■ SUPPLIED RECORDS
============================================================
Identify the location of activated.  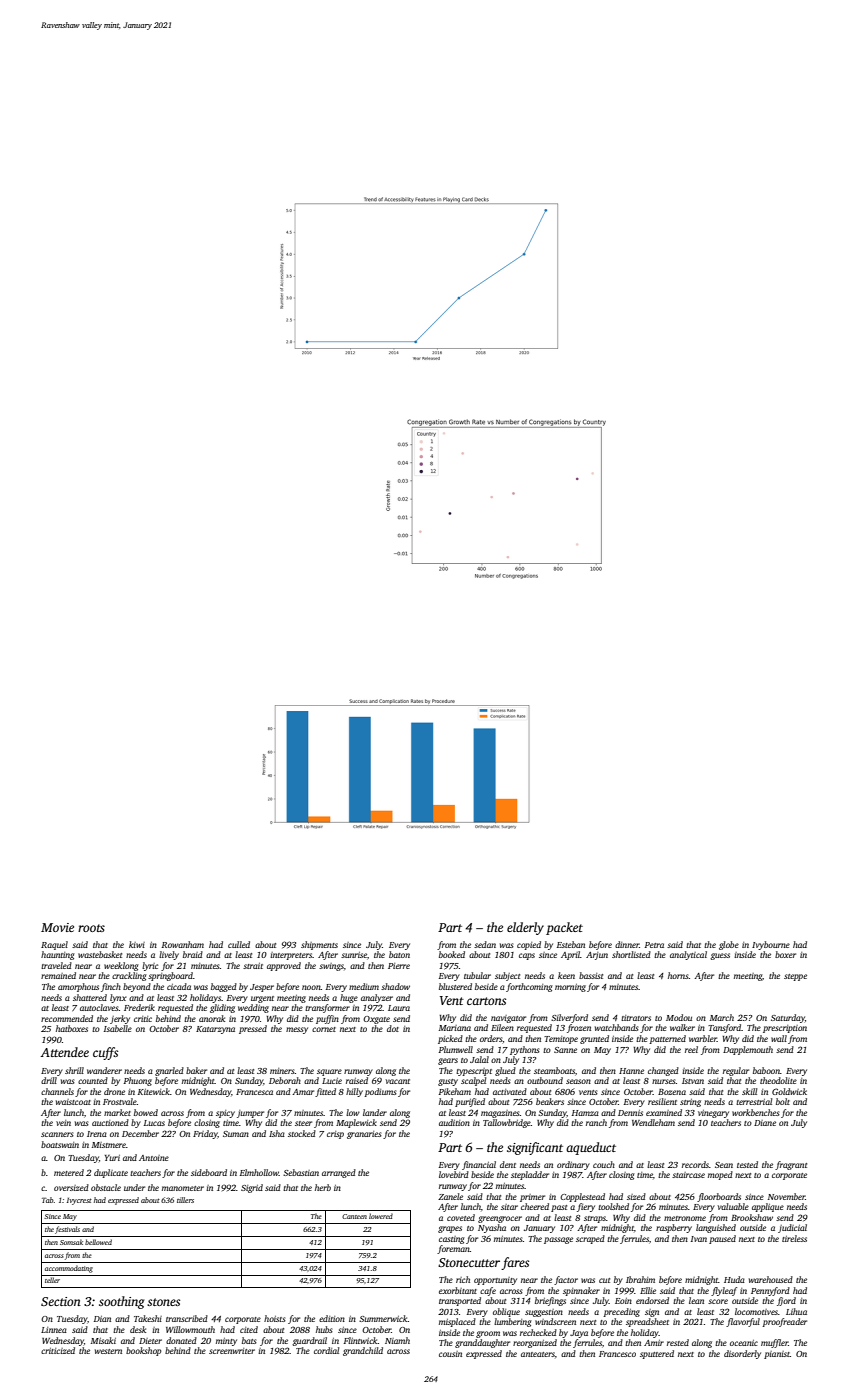
(510, 1091).
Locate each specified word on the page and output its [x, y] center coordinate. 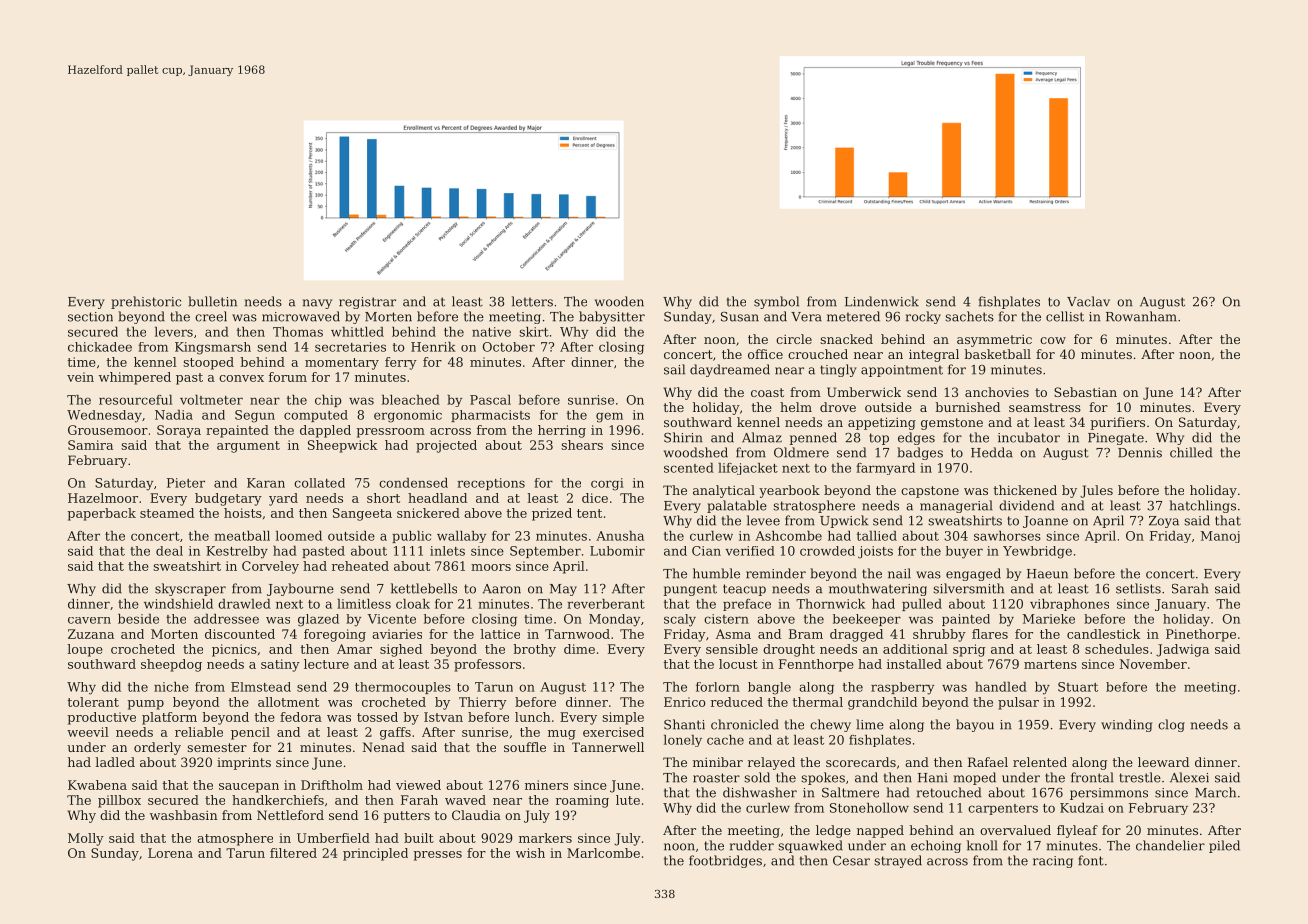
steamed [167, 513]
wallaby [461, 537]
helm [796, 407]
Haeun [1047, 574]
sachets [969, 316]
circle [794, 339]
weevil [88, 732]
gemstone [952, 424]
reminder [776, 573]
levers [174, 332]
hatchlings [1202, 506]
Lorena [170, 853]
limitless [364, 604]
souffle [525, 747]
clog [1171, 725]
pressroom [390, 433]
============================================================
■ WHAT IS REQUIRED
Repeat the entries above exactly as they appear, including the answers, but leave out the pictures.

■ WRITTEN RESPONSE
Identify the location of activated.  
(510, 1091).
Locate each specified word on the page and output its [x, y] center coordinate. 
steamed [167, 513]
wallaby [461, 537]
helm [796, 407]
Haeun [1047, 574]
sachets [969, 316]
circle [794, 339]
weevil [88, 732]
gemstone [952, 424]
reminder [776, 573]
levers [174, 332]
hatchlings [1202, 506]
Lorena [170, 853]
limitless [364, 604]
souffle [525, 747]
clog [1171, 725]
pressroom [390, 433]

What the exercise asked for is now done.